### Assigned task
The listing is to be duplicated in full, exactly as written.

### Data below

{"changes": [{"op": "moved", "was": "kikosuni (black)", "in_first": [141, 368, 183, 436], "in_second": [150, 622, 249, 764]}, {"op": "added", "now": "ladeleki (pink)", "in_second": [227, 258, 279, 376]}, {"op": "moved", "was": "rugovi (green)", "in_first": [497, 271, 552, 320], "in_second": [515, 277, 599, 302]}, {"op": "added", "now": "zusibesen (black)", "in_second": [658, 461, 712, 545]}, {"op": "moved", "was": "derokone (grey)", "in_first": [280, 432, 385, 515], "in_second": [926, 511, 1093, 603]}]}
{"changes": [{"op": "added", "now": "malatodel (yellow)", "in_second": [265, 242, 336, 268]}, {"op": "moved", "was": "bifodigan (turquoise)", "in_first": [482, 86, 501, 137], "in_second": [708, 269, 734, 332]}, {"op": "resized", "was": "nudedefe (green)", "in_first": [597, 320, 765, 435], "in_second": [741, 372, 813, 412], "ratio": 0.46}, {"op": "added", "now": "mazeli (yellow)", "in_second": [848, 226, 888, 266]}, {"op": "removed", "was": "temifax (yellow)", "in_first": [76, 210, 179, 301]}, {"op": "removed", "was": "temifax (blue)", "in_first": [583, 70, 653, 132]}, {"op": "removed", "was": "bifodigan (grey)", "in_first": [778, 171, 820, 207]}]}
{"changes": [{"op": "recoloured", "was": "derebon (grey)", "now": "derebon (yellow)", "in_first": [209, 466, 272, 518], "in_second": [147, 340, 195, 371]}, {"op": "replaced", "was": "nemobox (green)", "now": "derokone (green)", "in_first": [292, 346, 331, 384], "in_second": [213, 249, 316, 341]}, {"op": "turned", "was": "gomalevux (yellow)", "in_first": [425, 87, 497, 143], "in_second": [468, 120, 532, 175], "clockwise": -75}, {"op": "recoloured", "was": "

### Completed exercise
{"changes": [{"op": "moved", "was": "kikosuni (black)", "in_first": [141, 368, 183, 436], "in_second": [150, 622, 249, 764]}, {"op": "added", "now": "ladeleki (pink)", "in_second": [227, 258, 279, 376]}, {"op": "moved", "was": "rugovi (green)", "in_first": [497, 271, 552, 320], "in_second": [515, 277, 599, 302]}, {"op": "added", "now": "zusibesen (black)", "in_second": [658, 461, 712, 545]}, {"op": "moved", "was": "derokone (grey)", "in_first": [280, 432, 385, 515], "in_second": [926, 511, 1093, 603]}]}
{"changes": [{"op": "added", "now": "malatodel (yellow)", "in_second": [265, 242, 336, 268]}, {"op": "moved", "was": "bifodigan (turquoise)", "in_first": [482, 86, 501, 137], "in_second": [708, 269, 734, 332]}, {"op": "resized", "was": "nudedefe (green)", "in_first": [597, 320, 765, 435], "in_second": [741, 372, 813, 412], "ratio": 0.46}, {"op": "added", "now": "mazeli (yellow)", "in_second": [848, 226, 888, 266]}, {"op": "removed", "was": "temifax (yellow)", "in_first": [76, 210, 179, 301]}, {"op": "removed", "was": "temifax (blue)", "in_first": [583, 70, 653, 132]}, {"op": "removed", "was": "bifodigan (grey)", "in_first": [778, 171, 820, 207]}]}
{"changes": [{"op": "recoloured", "was": "derebon (grey)", "now": "derebon (yellow)", "in_first": [209, 466, 272, 518], "in_second": [147, 340, 195, 371]}, {"op": "replaced", "was": "nemobox (green)", "now": "derokone (green)", "in_first": [292, 346, 331, 384], "in_second": [213, 249, 316, 341]}, {"op": "turned", "was": "gomalevux (yellow)", "in_first": [425, 87, 497, 143], "in_second": [468, 120, 532, 175], "clockwise": -75}, {"op": "recoloured", "was": "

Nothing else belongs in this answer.